Aim of the exercise
Transcribe nothing except the lines below that run from the one with "none -> brown slope I7:I8 level 3 top 7" to the one with "white brick B2:B5 level 2 -> none", ends included, and do not copy any picture.

_ _ _ _ _ _ _

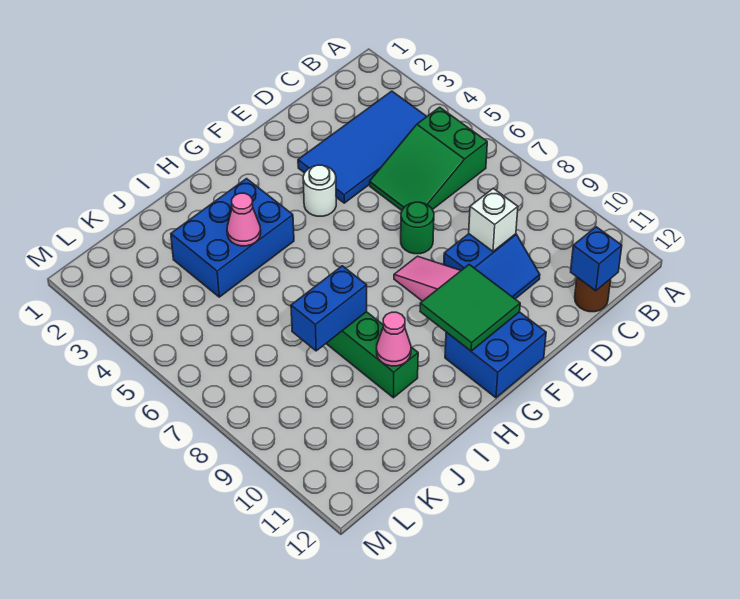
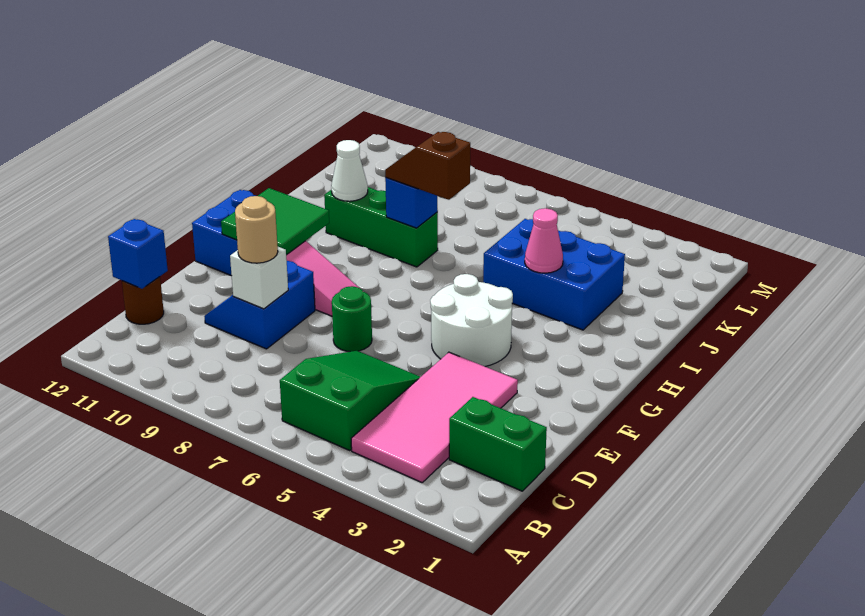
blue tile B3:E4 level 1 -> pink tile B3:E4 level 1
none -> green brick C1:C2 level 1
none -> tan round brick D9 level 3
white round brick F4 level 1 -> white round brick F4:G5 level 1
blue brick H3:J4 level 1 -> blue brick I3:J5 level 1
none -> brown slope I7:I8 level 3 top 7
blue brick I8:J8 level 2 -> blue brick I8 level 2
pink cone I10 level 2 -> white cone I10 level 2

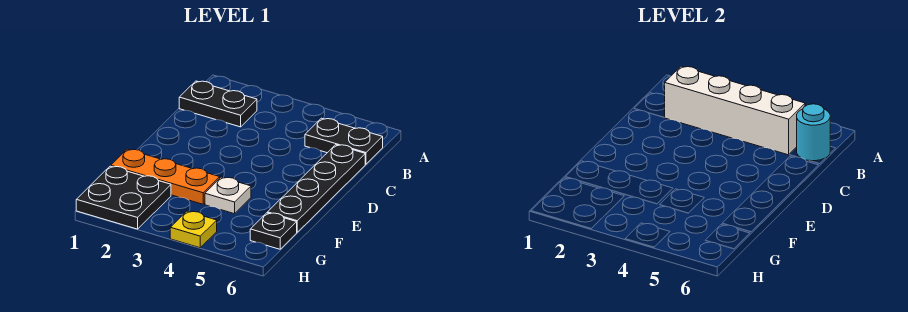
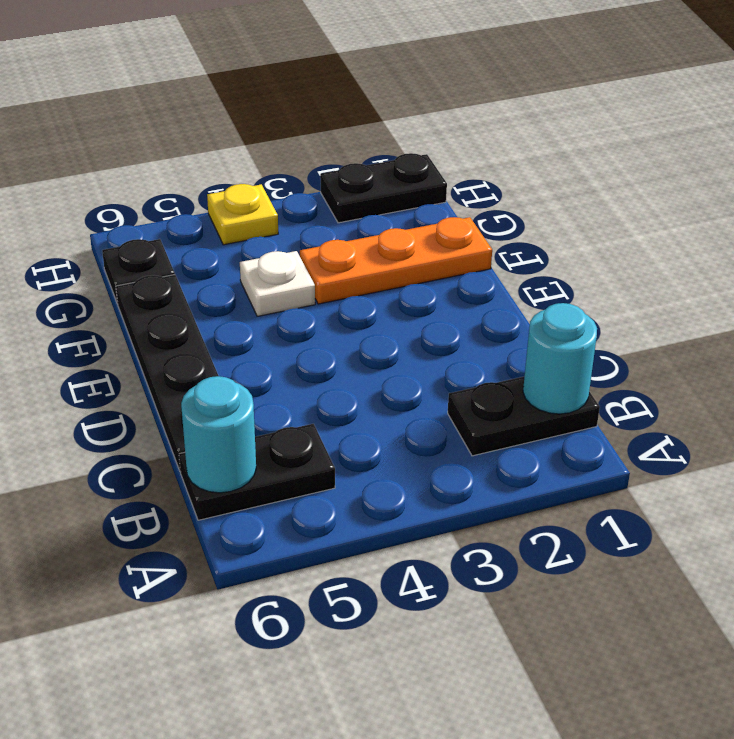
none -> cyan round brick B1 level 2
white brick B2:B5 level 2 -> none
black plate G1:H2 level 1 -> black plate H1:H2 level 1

_ _ _ _ _ _ _

Response for this exercise
none -> brown slope I7:I8 level 3 top 7
blue brick I8:J8 level 2 -> blue brick I8 level 2
pink cone I10 level 2 -> white cone I10 level 2

none -> cyan round brick B1 level 2
white brick B2:B5 level 2 -> none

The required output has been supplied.